Items from a dataset:
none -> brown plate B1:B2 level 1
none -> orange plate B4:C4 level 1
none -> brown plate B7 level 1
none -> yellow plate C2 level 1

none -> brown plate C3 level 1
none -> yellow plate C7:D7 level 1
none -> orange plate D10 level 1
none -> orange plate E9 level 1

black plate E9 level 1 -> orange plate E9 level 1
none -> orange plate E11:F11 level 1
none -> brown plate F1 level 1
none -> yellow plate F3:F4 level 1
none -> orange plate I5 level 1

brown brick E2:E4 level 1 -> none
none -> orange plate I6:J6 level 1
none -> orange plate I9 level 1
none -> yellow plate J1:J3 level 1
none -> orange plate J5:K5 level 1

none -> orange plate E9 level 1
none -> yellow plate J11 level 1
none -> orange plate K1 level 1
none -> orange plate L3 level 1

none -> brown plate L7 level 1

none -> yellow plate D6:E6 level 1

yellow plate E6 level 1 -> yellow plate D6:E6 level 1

◆ **TASK DIRECTIONS**
Extract every line above containing the word "orange".

◆ **EXERCISE ANSWER**
none -> orange plate B4:C4 level 1
none -> orange plate D10 level 1
none -> orange plate E9 level 1
black plate E9 level 1 -> orange plate E9 level 1
none -> orange plate E11:F11 level 1
none -> orange plate I5 level 1
none -> orange plate I6:J6 level 1
none -> orange plate I9 level 1
none -> orange plate J5:K5 level 1
none -> orange plate E9 level 1
none -> orange plate K1 level 1
none -> orange plate L3 level 1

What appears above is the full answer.